### [Supplied records]
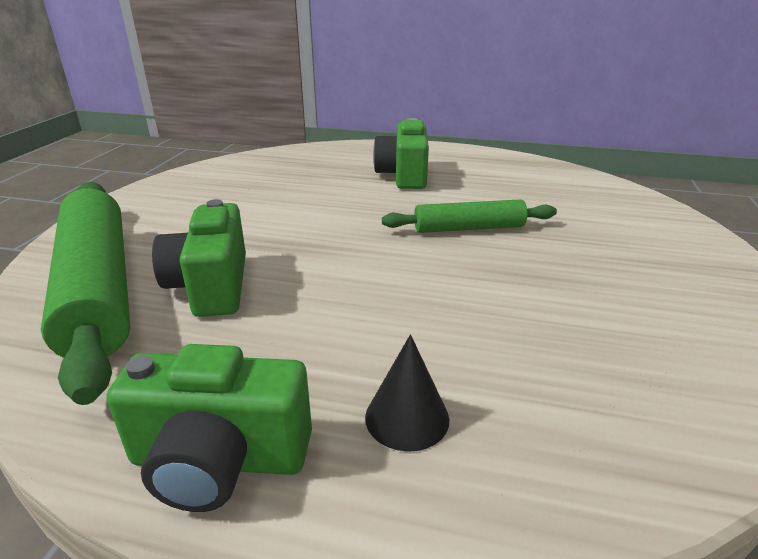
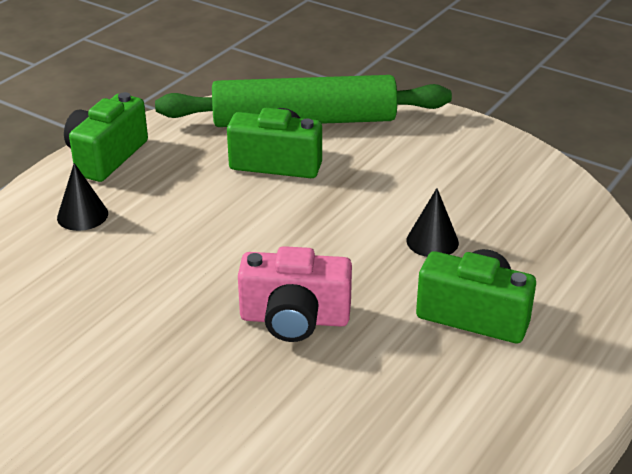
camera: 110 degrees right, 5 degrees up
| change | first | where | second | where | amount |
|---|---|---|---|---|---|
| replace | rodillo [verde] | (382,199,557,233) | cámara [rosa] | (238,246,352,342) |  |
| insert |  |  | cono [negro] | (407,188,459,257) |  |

* * *

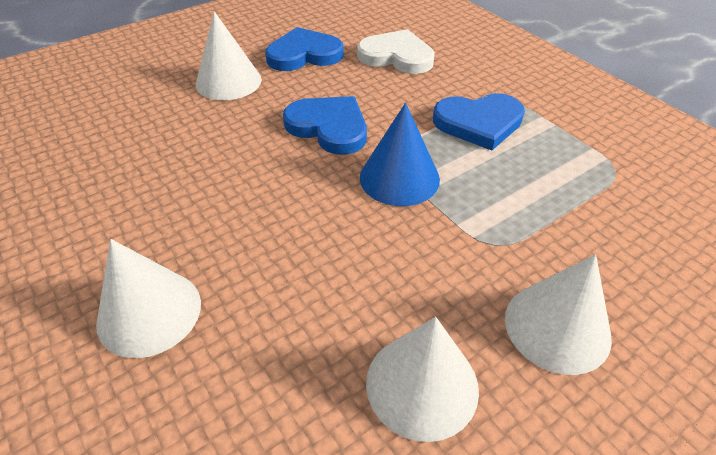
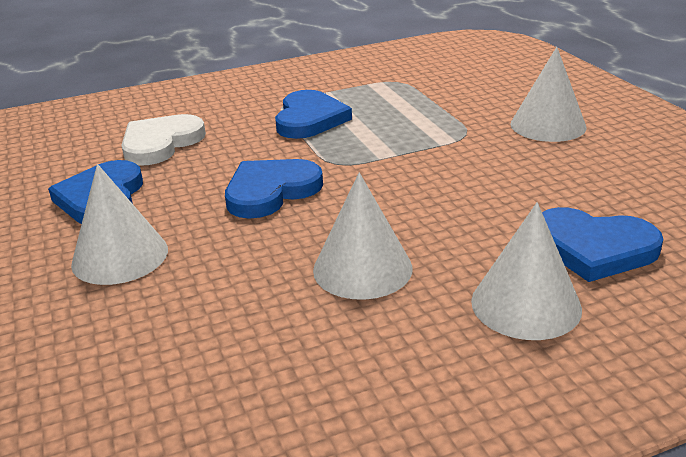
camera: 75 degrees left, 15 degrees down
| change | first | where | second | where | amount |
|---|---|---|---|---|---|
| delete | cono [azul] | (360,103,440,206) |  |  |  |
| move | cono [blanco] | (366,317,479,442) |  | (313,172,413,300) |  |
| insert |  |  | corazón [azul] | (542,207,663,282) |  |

### [Your assignment]
Would you output, from the records above, exactly the run of lines that starts at the line containing "camera: 110 degrees right, 5 degrees up" and ends at the line containing "replace | rodillo", and only that run?

### [Expected answer]
camera: 110 degrees right, 5 degrees up
| change | first | where | second | where | amount |
|---|---|---|---|---|---|
| replace | rodillo [verde] | (382,199,557,233) | cámara [rosa] | (238,246,352,342) |  |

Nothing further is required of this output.